((

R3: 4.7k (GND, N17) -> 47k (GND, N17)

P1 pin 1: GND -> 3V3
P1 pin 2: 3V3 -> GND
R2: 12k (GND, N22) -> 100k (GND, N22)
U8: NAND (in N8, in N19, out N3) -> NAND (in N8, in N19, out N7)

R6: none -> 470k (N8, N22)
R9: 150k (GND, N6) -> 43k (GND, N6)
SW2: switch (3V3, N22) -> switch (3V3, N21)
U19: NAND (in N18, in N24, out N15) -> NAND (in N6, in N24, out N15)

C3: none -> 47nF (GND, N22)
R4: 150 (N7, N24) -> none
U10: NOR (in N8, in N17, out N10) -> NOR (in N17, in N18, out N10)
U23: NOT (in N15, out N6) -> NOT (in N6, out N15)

))
((

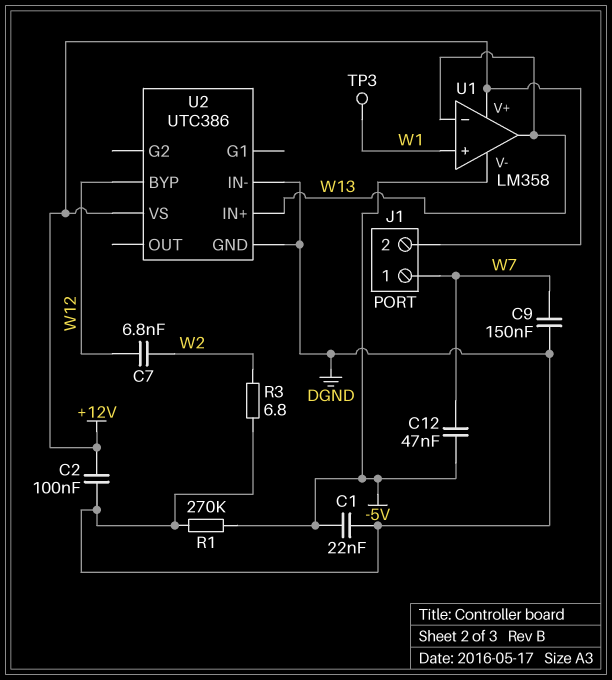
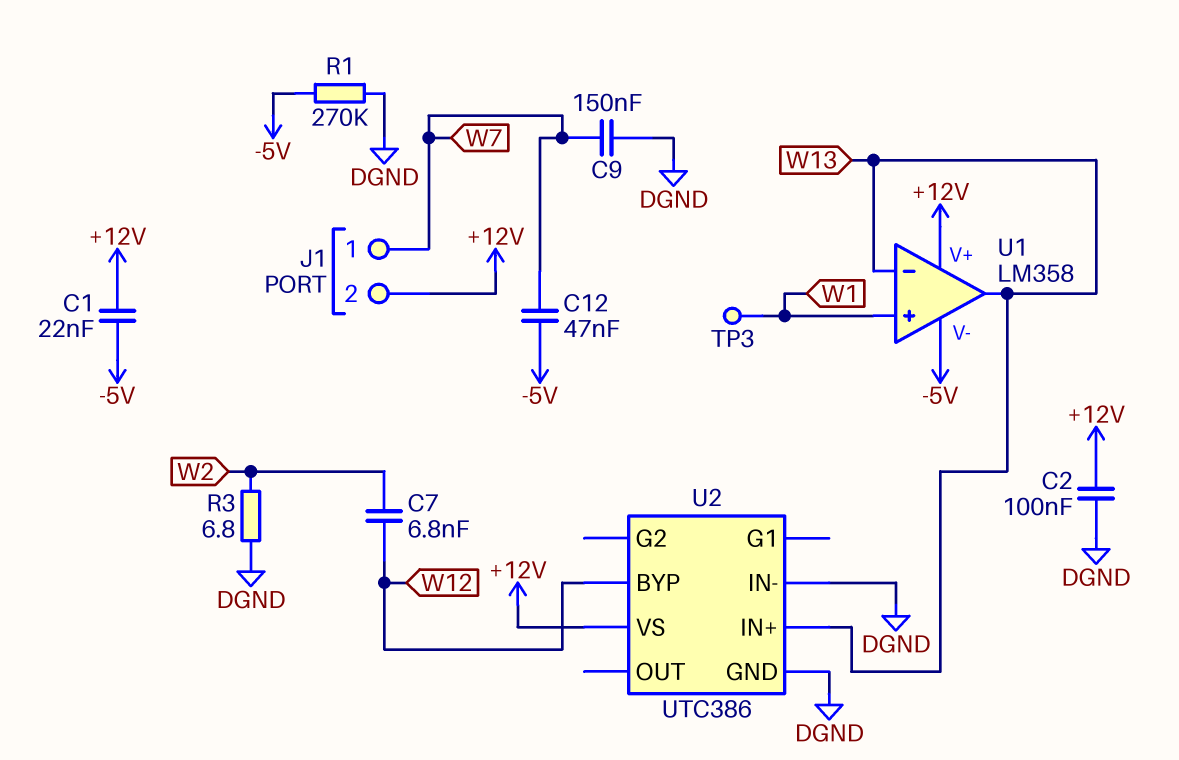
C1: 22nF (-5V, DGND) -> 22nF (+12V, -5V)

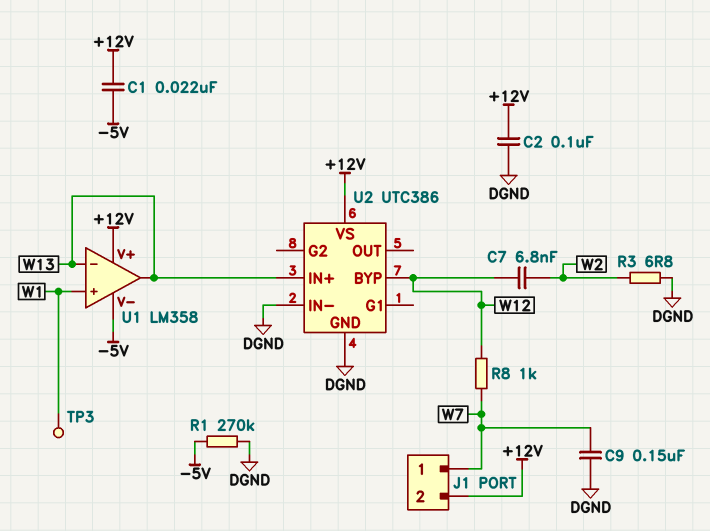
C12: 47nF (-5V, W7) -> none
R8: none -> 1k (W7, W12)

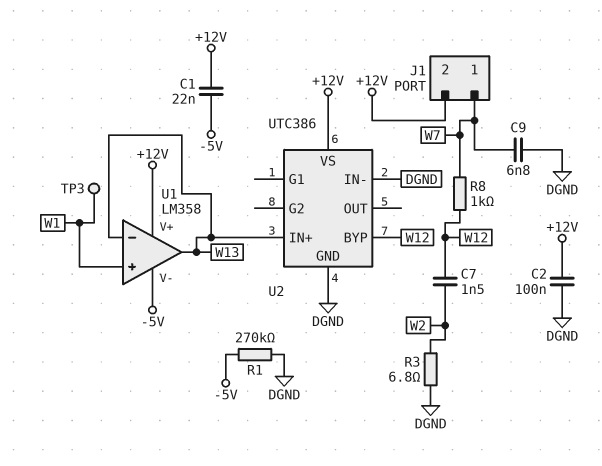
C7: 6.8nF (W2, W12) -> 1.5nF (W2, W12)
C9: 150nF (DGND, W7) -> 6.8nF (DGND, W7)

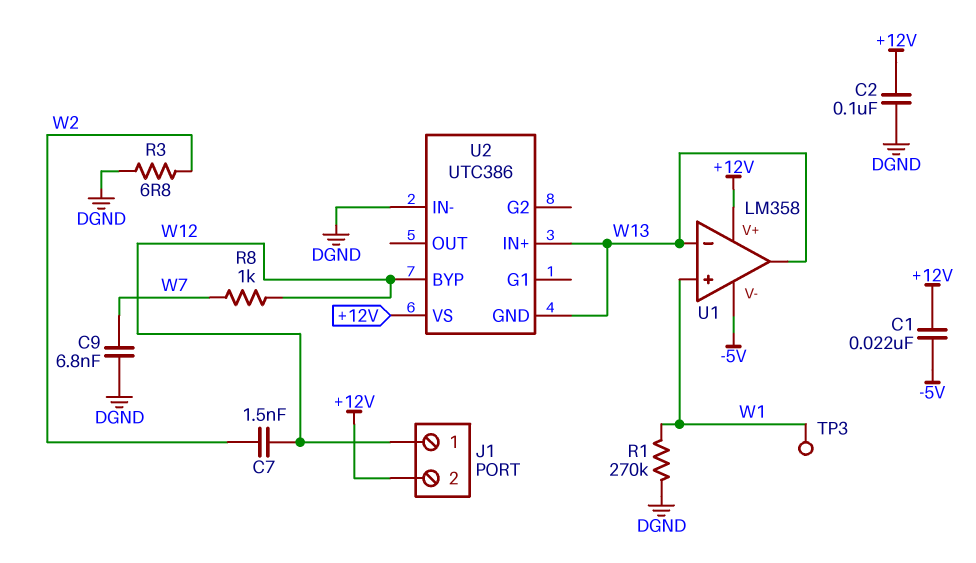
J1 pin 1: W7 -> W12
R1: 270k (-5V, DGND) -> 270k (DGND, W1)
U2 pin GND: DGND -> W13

))

Directions for this task ->
Leaving pictures out, output the lines of the data above from the one with "C1: 22nF (-5V, DGND) -> 22nF (+12V, -5V)" through the one with "R1: 270k (-5V, DGND) -> 270k (DGND, W1)", word for word.

Result ->
C1: 22nF (-5V, DGND) -> 22nF (+12V, -5V)

C12: 47nF (-5V, W7) -> none
R8: none -> 1k (W7, W12)

C7: 6.8nF (W2, W12) -> 1.5nF (W2, W12)
C9: 150nF (DGND, W7) -> 6.8nF (DGND, W7)

J1 pin 1: W7 -> W12
R1: 270k (-5V, DGND) -> 270k (DGND, W1)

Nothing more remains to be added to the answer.